:: STORED DATA ::
-------------------------
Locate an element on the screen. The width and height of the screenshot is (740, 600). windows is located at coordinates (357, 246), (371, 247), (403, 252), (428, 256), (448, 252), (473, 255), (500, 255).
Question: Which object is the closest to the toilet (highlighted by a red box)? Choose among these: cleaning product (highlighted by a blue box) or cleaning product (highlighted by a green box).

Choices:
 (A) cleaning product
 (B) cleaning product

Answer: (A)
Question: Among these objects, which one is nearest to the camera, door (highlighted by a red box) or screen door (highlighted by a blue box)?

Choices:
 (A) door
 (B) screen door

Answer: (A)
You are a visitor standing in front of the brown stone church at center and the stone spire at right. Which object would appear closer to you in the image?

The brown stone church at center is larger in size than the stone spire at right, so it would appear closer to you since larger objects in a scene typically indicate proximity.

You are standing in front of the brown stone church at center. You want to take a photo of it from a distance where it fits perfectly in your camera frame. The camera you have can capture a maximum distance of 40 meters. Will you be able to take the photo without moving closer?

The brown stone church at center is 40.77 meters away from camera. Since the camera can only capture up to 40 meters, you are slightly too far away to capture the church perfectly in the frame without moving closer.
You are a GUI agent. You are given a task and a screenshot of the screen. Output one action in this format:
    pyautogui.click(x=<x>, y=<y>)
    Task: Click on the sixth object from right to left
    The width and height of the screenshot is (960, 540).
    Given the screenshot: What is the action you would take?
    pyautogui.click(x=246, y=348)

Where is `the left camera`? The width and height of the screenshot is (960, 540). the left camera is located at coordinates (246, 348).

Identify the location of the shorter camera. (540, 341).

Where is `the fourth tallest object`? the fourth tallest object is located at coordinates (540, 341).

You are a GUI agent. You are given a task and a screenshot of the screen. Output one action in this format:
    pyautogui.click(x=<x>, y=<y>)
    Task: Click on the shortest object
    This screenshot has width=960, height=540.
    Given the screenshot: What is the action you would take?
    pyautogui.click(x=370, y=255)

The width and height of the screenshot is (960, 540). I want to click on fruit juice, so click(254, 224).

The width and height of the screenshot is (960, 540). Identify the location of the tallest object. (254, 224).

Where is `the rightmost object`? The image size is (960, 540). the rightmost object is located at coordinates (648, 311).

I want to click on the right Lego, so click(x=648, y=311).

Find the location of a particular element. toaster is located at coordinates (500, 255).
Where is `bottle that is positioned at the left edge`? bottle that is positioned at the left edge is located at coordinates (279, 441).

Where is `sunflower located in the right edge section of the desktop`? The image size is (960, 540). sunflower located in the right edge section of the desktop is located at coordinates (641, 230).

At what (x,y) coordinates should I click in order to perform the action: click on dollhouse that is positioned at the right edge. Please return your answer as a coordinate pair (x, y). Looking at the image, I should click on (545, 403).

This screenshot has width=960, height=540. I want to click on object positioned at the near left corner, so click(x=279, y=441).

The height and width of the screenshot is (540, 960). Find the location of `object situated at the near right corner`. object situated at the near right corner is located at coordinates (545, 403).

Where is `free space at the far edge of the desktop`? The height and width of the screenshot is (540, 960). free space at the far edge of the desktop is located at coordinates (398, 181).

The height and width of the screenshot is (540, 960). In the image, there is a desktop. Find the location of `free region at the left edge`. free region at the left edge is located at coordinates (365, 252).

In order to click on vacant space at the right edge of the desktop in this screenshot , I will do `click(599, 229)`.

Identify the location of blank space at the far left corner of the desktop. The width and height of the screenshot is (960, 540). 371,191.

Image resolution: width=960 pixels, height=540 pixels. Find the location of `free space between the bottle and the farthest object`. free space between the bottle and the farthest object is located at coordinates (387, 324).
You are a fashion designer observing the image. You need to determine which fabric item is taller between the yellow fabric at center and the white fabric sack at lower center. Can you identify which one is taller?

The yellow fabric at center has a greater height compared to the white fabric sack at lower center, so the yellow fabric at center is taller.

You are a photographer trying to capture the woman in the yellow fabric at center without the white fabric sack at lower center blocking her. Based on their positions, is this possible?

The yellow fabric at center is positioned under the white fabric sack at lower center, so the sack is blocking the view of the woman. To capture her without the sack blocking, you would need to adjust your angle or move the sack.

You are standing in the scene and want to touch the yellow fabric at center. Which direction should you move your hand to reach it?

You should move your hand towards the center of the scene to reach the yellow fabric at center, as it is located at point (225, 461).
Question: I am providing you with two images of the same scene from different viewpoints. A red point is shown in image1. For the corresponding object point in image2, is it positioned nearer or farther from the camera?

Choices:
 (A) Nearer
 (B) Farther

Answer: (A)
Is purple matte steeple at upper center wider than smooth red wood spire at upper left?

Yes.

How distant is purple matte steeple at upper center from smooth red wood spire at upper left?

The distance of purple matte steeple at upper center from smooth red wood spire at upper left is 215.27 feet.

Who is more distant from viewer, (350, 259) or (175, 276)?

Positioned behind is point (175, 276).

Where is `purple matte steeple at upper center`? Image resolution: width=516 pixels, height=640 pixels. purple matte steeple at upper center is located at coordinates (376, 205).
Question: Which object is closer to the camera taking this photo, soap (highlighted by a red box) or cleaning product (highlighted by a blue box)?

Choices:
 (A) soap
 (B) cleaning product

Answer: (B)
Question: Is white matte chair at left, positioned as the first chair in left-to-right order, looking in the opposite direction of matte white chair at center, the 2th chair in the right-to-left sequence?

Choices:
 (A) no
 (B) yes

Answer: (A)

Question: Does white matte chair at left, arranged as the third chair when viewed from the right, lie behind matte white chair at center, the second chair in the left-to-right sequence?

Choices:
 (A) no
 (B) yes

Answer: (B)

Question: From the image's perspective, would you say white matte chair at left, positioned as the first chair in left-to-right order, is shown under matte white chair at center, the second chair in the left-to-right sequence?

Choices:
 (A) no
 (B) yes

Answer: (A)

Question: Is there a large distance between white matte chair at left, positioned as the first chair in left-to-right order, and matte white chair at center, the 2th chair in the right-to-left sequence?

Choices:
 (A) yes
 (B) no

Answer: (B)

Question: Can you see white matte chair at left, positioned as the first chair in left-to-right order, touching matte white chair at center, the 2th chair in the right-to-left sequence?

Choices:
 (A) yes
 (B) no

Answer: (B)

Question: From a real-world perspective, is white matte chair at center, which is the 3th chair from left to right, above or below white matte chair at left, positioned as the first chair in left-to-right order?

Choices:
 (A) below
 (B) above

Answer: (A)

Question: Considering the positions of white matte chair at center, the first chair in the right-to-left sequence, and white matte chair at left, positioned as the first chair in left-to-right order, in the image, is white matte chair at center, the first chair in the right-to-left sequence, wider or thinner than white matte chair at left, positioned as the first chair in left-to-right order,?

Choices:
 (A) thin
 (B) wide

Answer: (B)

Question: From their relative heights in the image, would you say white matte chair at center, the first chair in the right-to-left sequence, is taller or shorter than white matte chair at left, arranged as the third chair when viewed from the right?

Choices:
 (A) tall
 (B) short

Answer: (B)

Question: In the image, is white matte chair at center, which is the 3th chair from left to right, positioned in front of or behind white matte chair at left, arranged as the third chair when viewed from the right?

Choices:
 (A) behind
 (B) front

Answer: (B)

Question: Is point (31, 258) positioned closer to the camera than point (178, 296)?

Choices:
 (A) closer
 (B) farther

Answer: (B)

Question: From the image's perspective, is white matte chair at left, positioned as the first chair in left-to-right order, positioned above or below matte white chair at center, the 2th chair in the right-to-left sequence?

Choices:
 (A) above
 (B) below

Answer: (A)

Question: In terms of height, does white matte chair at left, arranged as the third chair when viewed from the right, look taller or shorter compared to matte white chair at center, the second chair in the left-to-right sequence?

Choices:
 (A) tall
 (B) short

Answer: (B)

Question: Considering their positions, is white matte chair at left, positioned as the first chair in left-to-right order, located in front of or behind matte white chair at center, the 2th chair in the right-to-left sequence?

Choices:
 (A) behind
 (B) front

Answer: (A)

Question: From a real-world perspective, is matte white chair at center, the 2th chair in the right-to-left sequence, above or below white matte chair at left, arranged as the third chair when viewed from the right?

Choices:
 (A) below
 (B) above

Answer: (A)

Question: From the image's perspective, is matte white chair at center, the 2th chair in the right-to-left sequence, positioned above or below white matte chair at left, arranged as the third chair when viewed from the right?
-------------------------
:: OBJECTIVE ::
Pick out each line of the listing above that contains the string "steeple" and copy it out. Case counts, so uppercase and lowercase letters do not match each other.

:: RESPONSE ::
Is purple matte steeple at upper center wider than smooth red wood spire at upper left?
How distant is purple matte steeple at upper center from smooth red wood spire at upper left?
The distance of purple matte steeple at upper center from smooth red wood spire at upper left is 215.27 feet.
Where is `purple matte steeple at upper center`? Image resolution: width=516 pixels, height=640 pixels. purple matte steeple at upper center is located at coordinates (376, 205).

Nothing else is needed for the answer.